Written task — Please turn everything from the start of the listing down to the line containing "bricklayer (364, 904)", that line included, into a JSON list of strings with one string per line, leaving out any blank lines.

Entries for finding text and elements —

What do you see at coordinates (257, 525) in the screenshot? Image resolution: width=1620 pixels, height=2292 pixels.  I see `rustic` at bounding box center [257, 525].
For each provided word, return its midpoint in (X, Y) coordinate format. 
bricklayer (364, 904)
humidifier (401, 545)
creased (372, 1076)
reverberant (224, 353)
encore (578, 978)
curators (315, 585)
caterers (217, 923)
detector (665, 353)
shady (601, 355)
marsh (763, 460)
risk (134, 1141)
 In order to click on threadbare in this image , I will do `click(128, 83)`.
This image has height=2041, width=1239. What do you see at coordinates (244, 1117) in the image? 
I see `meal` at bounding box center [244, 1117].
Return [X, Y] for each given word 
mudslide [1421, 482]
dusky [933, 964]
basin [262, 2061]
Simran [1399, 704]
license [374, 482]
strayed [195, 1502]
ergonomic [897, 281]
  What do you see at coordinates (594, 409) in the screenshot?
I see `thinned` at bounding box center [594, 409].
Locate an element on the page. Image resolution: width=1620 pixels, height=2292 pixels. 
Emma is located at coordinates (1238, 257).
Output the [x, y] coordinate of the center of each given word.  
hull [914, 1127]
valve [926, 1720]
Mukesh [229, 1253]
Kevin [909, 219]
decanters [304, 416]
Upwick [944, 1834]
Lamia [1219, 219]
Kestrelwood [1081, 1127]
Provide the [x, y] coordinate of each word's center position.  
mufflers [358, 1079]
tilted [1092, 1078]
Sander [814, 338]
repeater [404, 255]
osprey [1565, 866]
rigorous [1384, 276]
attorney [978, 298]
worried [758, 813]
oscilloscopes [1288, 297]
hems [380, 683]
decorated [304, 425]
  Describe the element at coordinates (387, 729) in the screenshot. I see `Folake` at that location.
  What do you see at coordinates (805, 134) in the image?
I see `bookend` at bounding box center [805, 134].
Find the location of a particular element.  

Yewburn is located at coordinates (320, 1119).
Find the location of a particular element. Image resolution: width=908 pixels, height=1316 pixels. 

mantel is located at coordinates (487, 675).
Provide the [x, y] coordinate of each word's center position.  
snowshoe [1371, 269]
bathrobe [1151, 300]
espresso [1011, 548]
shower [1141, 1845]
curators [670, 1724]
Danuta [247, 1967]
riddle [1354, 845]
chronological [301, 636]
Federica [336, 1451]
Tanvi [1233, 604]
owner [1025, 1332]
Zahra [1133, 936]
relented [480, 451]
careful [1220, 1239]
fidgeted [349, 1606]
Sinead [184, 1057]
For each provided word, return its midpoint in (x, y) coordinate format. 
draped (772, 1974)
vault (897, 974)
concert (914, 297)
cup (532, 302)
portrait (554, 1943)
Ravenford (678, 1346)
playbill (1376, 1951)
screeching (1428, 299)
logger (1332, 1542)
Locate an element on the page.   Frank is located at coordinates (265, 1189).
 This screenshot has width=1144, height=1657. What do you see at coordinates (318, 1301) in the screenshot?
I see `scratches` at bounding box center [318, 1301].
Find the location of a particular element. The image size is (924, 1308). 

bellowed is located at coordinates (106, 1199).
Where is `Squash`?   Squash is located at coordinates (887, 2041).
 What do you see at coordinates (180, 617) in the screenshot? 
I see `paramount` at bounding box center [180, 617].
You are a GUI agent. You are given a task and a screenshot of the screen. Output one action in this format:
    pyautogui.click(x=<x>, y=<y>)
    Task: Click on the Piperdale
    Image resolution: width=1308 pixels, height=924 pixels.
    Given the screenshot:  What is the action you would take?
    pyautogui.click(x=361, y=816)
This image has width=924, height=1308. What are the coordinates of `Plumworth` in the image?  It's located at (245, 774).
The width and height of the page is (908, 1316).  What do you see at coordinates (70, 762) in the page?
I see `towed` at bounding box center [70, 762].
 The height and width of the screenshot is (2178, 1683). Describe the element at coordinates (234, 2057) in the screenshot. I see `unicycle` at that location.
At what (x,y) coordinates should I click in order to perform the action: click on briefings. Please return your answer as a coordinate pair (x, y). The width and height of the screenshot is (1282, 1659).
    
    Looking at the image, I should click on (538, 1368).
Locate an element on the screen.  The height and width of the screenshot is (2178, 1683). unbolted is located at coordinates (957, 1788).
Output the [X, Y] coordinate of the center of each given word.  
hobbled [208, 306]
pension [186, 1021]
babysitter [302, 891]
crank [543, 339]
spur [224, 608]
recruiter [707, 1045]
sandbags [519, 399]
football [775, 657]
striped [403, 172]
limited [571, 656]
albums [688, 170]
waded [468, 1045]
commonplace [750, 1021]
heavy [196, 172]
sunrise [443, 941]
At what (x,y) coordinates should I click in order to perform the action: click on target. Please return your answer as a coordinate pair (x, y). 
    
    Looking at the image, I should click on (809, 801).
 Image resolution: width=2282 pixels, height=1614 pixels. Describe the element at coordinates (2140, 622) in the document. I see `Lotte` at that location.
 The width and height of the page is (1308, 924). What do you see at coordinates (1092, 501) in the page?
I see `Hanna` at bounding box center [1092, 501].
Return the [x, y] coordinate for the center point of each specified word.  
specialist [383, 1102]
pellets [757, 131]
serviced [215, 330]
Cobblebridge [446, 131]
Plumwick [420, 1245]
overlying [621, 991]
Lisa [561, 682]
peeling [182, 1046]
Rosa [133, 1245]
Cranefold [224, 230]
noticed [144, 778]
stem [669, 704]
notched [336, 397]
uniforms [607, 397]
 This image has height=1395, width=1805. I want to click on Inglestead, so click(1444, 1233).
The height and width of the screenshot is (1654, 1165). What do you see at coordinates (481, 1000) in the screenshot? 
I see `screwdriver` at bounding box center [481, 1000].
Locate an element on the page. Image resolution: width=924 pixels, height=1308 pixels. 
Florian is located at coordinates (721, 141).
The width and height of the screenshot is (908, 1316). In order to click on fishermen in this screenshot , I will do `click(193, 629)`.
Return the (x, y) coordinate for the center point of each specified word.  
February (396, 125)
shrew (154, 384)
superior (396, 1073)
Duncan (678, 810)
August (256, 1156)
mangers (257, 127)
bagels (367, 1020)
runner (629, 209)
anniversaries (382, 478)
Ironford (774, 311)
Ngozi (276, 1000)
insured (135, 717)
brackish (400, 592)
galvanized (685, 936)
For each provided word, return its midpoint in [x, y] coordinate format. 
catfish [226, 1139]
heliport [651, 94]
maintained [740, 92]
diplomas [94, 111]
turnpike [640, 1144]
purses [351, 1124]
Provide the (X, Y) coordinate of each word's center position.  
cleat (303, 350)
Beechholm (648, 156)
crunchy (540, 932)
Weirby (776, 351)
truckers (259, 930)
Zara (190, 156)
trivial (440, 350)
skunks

Final answer —
[
  "What do you see at coordinates (257, 525) in the screenshot? Image resolution: width=1620 pixels, height=2292 pixels.  I see `rustic` at bounding box center [257, 525].",
  "For each provided word, return its midpoint in (X, Y) coordinate format. ",
  "bricklayer (364, 904)"
]